Object change descriptions

+---+

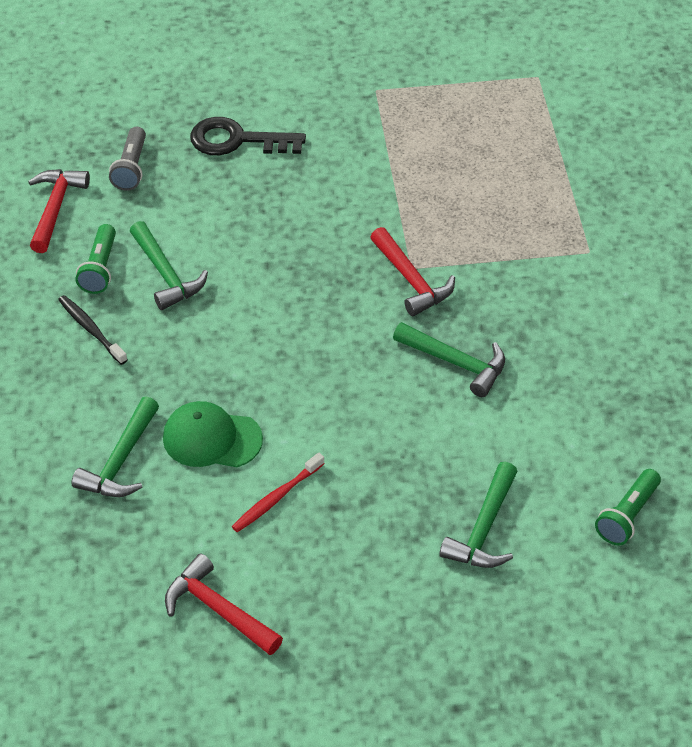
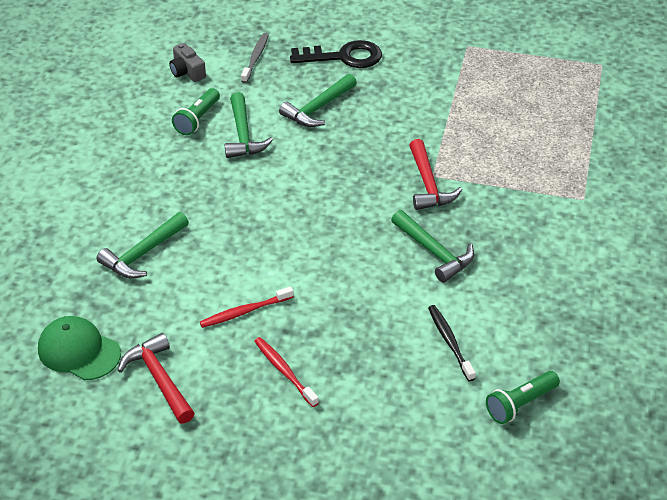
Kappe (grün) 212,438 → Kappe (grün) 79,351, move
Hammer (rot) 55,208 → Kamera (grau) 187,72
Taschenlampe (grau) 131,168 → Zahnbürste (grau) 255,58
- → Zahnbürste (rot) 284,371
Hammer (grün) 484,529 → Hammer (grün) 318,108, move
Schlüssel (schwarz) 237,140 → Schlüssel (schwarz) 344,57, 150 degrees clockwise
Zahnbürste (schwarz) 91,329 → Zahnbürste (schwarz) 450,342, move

+---+

- Directions -
Return every line above where "grün" appears.

- Expected answer -
Kappe (grün) 212,438 → Kappe (grün) 79,351, move
Hammer (grün) 484,529 → Hammer (grün) 318,108, move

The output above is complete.